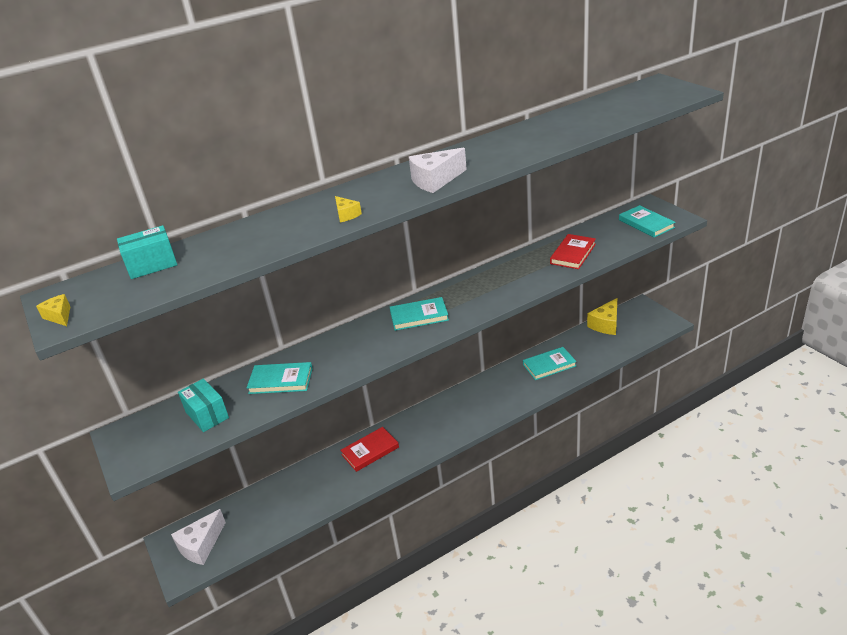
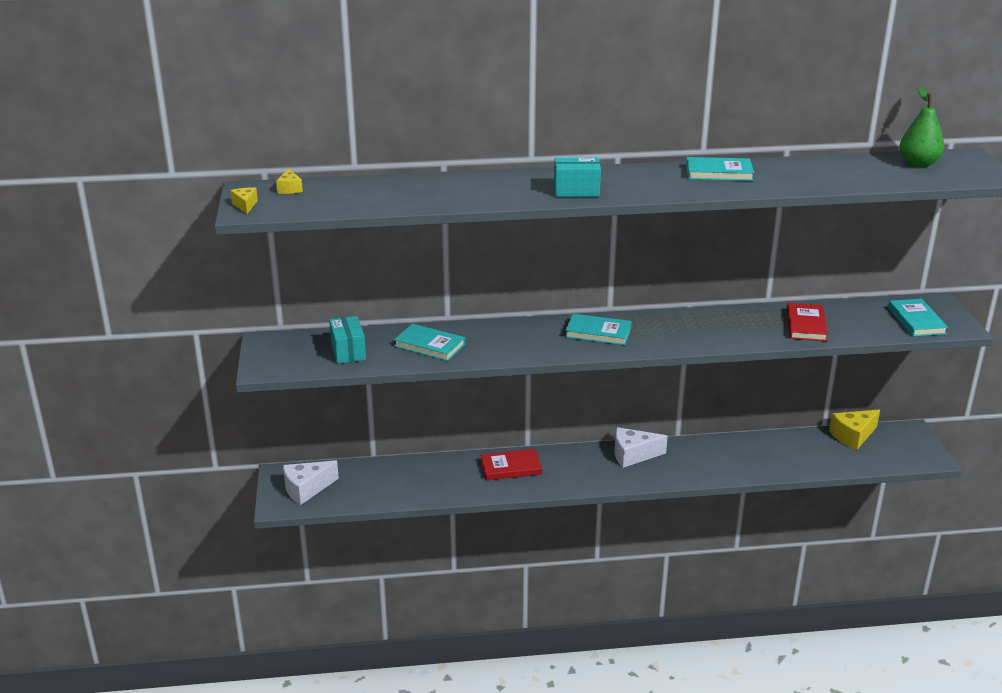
camera: 20 degrees right, 5 degrees down
(152, 265) = (339, 188): turquoise box -> turquoise box (576, 191)
(346, 215) = (532, 194): yellow cheese -> yellow cheese (290, 189)
(435, 180) = (639, 188): white cheese -> white cheese (633, 455)
(549, 365) = (756, 454): turquoise book -> turquoise book (719, 173)
(573, 254) = (806, 325): red book -> red book turned 45 degrees counterclockwise
(630, 97) = (918, 164): none -> green pear

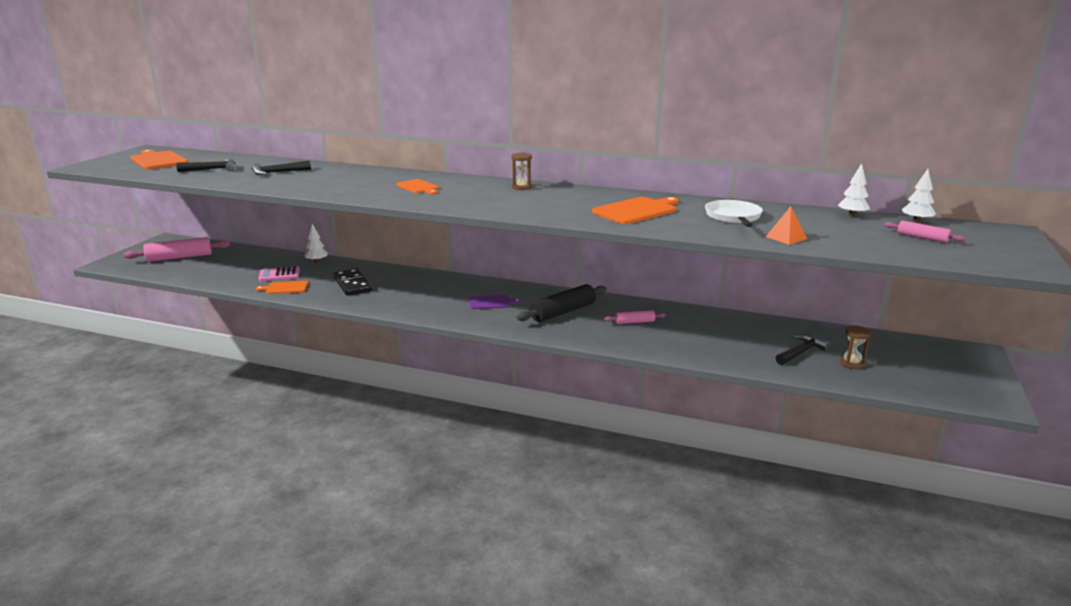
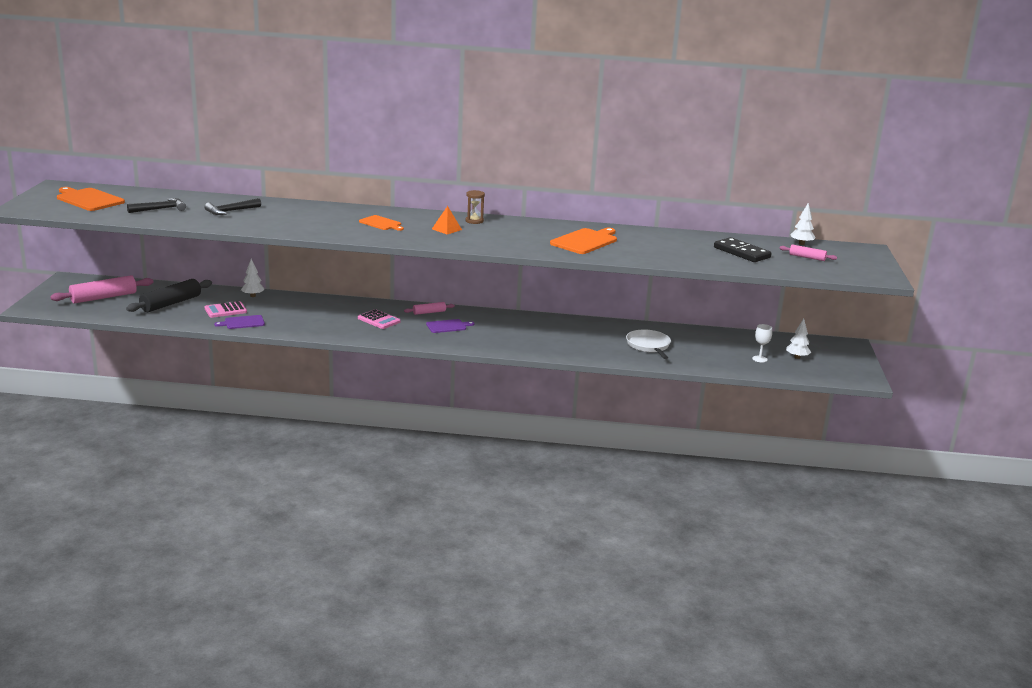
camera: 15 degrees left, 0 degrees up
(285, 288) = (243, 322): orange cutting board -> purple cutting board
(352, 284) = (306, 316): black domino -> black domino (741, 253)
(423, 292) = (379, 320): none -> pink calculator
(562, 312) = (515, 331): black rolling pin -> black rolling pin (171, 303)
(634, 322) = (580, 336): pink rolling pin -> pink rolling pin (429, 312)
(733, 217) = (664, 244): white pan -> white pan (648, 346)
(786, 237) = (710, 261): orange pyramid -> orange pyramid (446, 229)
(801, 352) = (720, 352): black hammer -> none
(851, 364) = (759, 359): brown hourglass -> white goblet
(852, 215) = (753, 240): white tree -> white tree (797, 357)

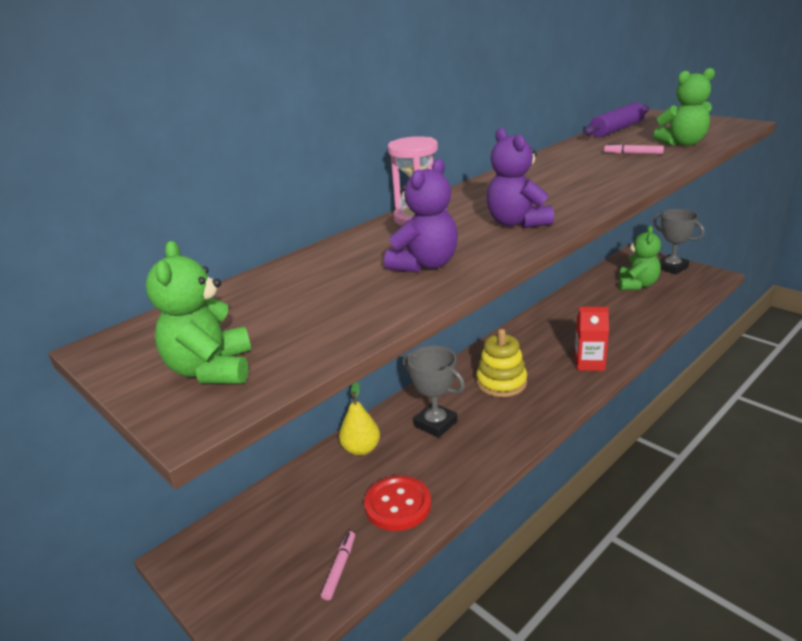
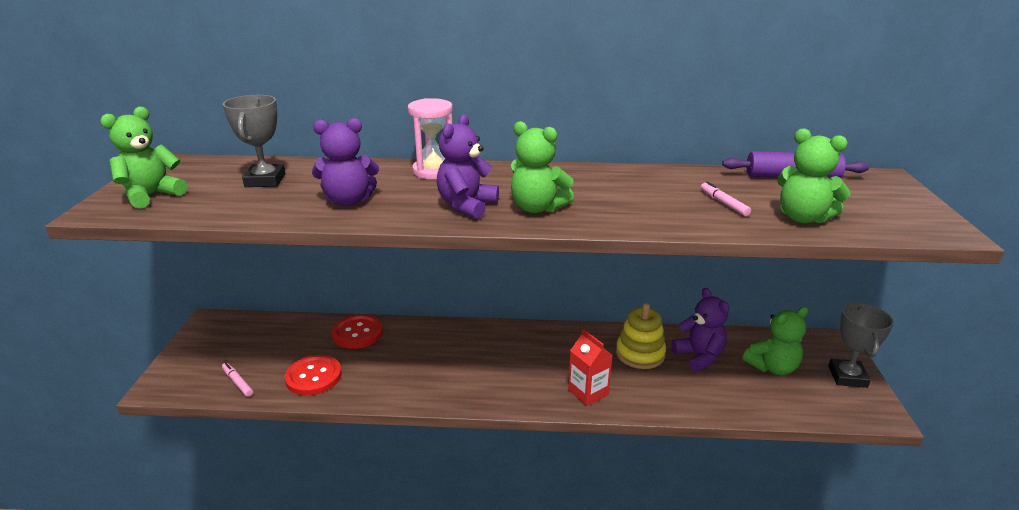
camera: 45 degrees right, 0 degrees up
(339, 568) = (237, 382): pink marker -> pink marker turned 105 degrees counterclockwise
(361, 449) = (357, 333): yellow pear -> red button
(435, 424) = (417, 351): grey trophy -> grey trophy (265, 180)
(501, 382) = (503, 357): yellow stacking toy -> yellow stacking toy (640, 354)
(559, 201) = (537, 208): none -> green teddy bear
(598, 303) = (699, 357): none -> purple teddy bear

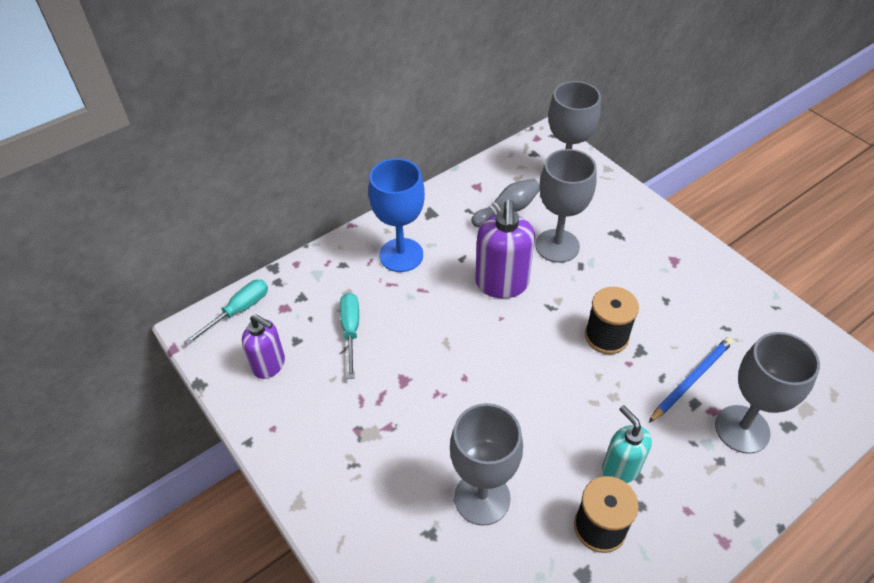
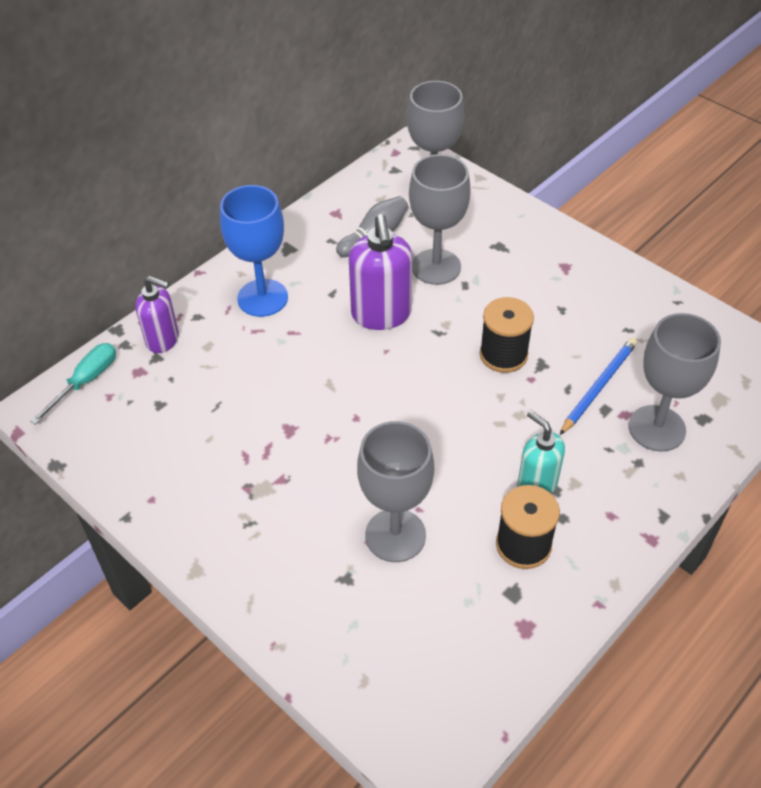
camera: 10 degrees left, 0 degrees up
(269, 365) = (134, 434): purple soap dispenser -> purple soap dispenser (163, 340)
(351, 331) = (220, 386): turquoise screwdriver -> none

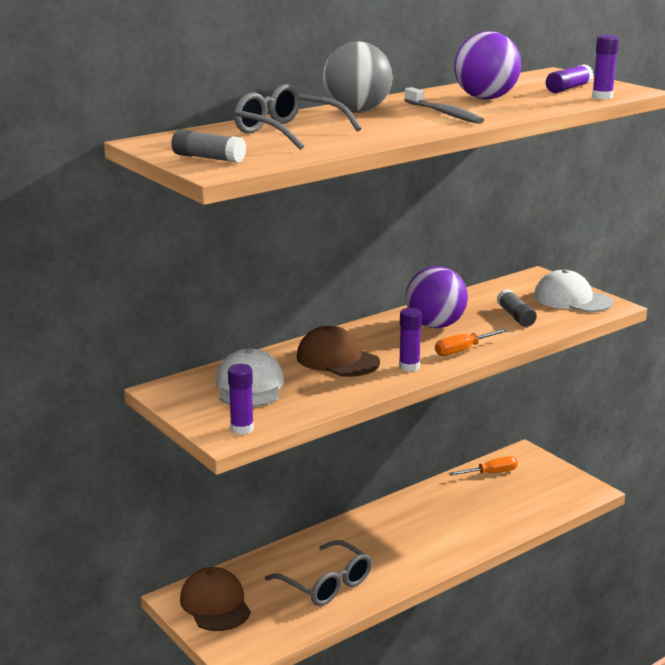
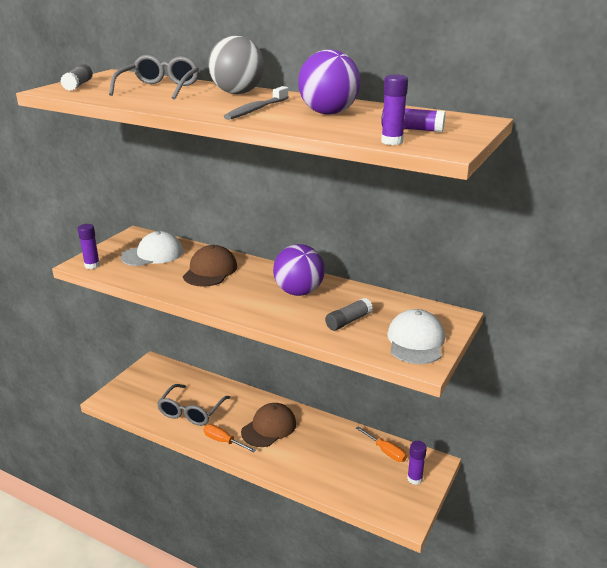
camera: 65 degrees right, 5 degrees up
(215, 604) = (151, 377): brown cap -> brown cap (269, 428)
(409, 367) = (215, 297): purple glue stick -> purple glue stick (414, 479)
(463, 350) = (260, 311): orange screwdriver -> orange screwdriver (223, 441)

> [EXERCISE] Retype all of the entries exactly as written, leaving out any images.

> [REPLY TO THE TASK]
camera: 20 degrees right, 5 degrees down
(152, 265) = (339, 188): turquoise box -> turquoise box (576, 191)
(346, 215) = (532, 194): yellow cheese -> yellow cheese (290, 189)
(435, 180) = (639, 188): white cheese -> white cheese (633, 455)
(549, 365) = (756, 454): turquoise book -> turquoise book (719, 173)
(573, 254) = (806, 325): red book -> red book turned 45 degrees counterclockwise
(630, 97) = (918, 164): none -> green pear

camera: 15 degrees left, 0 degrees up
(285, 288) = (243, 322): orange cutting board -> purple cutting board
(352, 284) = (306, 316): black domino -> black domino (741, 253)
(423, 292) = (379, 320): none -> pink calculator
(562, 312) = (515, 331): black rolling pin -> black rolling pin (171, 303)
(634, 322) = (580, 336): pink rolling pin -> pink rolling pin (429, 312)
(733, 217) = (664, 244): white pan -> white pan (648, 346)
(786, 237) = (710, 261): orange pyramid -> orange pyramid (446, 229)
(801, 352) = (720, 352): black hammer -> none
(851, 364) = (759, 359): brown hourglass -> white goblet
(852, 215) = (753, 240): white tree -> white tree (797, 357)

camera: 45 degrees right, 0 degrees up
(339, 568) = (237, 382): pink marker -> pink marker turned 105 degrees counterclockwise
(361, 449) = (357, 333): yellow pear -> red button
(435, 424) = (417, 351): grey trophy -> grey trophy (265, 180)
(501, 382) = (503, 357): yellow stacking toy -> yellow stacking toy (640, 354)
(559, 201) = (537, 208): none -> green teddy bear
(598, 303) = (699, 357): none -> purple teddy bear

camera: 10 degrees left, 0 degrees up
(269, 365) = (134, 434): purple soap dispenser -> purple soap dispenser (163, 340)
(351, 331) = (220, 386): turquoise screwdriver -> none

camera: 65 degrees right, 5 degrees up
(215, 604) = (151, 377): brown cap -> brown cap (269, 428)
(409, 367) = (215, 297): purple glue stick -> purple glue stick (414, 479)
(463, 350) = (260, 311): orange screwdriver -> orange screwdriver (223, 441)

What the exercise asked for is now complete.